→ Provided data:
>>>>
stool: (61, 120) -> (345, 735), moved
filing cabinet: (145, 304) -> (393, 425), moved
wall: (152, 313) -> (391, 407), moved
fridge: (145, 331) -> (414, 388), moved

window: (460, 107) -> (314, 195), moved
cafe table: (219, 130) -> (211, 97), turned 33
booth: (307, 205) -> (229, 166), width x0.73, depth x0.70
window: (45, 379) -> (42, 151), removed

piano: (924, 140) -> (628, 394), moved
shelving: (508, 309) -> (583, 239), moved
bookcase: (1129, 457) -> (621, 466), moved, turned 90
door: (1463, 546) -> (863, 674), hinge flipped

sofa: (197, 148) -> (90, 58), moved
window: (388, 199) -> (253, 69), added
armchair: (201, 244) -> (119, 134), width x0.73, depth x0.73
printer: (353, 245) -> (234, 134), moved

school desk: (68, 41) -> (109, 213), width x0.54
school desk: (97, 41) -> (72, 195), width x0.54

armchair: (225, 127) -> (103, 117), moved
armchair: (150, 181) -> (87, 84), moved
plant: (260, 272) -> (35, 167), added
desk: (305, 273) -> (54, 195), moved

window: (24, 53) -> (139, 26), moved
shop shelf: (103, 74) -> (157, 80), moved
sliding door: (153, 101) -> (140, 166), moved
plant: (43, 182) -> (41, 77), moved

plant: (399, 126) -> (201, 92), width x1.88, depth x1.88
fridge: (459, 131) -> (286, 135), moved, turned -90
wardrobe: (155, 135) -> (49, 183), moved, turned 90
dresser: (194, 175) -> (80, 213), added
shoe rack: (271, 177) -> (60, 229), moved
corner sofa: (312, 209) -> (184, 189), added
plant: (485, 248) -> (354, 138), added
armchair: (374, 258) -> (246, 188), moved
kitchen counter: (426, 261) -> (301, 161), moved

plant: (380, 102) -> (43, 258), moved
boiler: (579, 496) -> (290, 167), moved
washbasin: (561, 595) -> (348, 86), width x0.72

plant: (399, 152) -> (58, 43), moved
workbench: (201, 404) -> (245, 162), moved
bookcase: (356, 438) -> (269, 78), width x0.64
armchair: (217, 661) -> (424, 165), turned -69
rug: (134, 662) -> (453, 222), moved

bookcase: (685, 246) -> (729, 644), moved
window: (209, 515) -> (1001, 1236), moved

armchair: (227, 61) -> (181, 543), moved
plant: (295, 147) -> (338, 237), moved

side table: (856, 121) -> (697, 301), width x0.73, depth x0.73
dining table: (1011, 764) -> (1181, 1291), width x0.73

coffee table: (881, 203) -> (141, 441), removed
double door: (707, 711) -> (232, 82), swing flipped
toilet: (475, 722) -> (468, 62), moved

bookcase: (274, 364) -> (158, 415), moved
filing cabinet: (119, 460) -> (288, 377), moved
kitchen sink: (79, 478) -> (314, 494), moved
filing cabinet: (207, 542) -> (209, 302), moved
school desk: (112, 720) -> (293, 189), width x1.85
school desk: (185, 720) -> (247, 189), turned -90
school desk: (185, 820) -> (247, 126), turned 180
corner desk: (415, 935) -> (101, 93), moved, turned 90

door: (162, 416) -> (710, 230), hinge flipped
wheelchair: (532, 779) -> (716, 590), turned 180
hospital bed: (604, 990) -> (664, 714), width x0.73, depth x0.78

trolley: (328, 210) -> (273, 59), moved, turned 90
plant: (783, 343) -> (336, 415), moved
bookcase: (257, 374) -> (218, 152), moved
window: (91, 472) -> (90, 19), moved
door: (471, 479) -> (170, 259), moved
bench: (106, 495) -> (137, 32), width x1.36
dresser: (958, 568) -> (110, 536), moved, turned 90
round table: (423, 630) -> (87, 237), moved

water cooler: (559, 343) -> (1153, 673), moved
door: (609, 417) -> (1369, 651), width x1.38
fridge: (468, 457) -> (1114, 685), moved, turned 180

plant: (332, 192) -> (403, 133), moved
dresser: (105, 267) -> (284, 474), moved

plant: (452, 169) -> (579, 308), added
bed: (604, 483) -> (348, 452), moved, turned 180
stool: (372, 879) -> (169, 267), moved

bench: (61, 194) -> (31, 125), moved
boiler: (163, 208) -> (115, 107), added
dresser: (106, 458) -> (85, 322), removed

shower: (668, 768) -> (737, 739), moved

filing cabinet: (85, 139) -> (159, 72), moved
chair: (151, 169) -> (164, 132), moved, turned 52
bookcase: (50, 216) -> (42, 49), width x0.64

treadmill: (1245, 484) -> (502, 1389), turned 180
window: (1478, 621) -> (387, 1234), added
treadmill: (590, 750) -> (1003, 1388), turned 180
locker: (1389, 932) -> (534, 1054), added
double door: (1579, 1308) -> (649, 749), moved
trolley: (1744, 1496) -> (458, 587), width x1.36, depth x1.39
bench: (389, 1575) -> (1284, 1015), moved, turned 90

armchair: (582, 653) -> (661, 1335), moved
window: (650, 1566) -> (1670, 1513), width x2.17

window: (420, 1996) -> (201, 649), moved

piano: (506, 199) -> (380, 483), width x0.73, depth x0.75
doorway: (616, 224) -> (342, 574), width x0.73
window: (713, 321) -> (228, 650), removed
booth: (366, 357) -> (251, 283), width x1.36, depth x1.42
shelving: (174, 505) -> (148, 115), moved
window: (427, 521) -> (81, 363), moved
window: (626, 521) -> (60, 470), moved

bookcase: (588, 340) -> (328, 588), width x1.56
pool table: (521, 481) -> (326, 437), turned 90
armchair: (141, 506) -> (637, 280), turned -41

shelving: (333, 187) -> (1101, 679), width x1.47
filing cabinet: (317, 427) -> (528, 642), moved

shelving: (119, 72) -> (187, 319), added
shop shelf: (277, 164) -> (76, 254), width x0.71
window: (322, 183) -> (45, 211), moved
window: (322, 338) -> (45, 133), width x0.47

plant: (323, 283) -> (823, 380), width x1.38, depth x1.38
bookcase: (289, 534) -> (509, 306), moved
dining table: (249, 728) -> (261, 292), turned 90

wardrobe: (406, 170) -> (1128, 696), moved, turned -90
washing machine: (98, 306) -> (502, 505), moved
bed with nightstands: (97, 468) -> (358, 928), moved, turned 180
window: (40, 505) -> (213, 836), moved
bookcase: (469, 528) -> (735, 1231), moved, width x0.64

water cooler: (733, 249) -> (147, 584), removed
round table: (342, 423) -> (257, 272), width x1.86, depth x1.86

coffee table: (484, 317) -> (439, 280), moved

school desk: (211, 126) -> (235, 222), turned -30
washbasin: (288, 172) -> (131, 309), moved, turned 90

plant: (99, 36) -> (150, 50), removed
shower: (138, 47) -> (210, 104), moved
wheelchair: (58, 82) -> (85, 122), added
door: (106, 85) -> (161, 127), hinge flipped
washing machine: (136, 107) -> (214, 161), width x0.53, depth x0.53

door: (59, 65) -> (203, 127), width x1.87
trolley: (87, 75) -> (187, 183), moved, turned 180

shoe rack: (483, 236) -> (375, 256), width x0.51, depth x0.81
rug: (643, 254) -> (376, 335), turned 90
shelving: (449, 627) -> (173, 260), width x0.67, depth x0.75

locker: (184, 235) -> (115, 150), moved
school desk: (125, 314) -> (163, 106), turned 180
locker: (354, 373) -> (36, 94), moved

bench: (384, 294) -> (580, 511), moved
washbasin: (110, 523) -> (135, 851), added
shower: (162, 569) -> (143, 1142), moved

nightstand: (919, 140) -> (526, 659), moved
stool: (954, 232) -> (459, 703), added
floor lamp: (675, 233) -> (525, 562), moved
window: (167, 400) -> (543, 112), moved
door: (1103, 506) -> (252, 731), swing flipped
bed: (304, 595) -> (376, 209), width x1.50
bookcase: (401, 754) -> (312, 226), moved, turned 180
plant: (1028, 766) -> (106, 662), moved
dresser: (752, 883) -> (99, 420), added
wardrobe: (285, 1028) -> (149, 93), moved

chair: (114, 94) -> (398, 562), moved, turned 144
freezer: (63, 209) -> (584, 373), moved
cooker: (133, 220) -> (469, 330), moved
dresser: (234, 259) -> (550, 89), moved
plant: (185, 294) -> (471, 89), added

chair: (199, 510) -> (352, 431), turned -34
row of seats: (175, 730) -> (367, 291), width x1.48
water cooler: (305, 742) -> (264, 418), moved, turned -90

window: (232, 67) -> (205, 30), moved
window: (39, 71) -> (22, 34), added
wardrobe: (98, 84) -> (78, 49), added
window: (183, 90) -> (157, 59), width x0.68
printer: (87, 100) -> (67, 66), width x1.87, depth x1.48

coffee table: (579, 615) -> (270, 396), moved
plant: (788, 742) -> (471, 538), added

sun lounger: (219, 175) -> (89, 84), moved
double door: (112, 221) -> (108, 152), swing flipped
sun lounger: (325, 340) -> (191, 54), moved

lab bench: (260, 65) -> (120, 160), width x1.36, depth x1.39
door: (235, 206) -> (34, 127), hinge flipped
<<<<
→ Prompt:
From the listing above, repeat exactly the lines starting at the line that includes "door: (1463, 546)" and ending at the line that includes "school desk: (97, 41)", with nothing outside that span.

→ Solution below:
door: (1463, 546) -> (863, 674), hinge flipped

sofa: (197, 148) -> (90, 58), moved
window: (388, 199) -> (253, 69), added
armchair: (201, 244) -> (119, 134), width x0.73, depth x0.73
printer: (353, 245) -> (234, 134), moved

school desk: (68, 41) -> (109, 213), width x0.54
school desk: (97, 41) -> (72, 195), width x0.54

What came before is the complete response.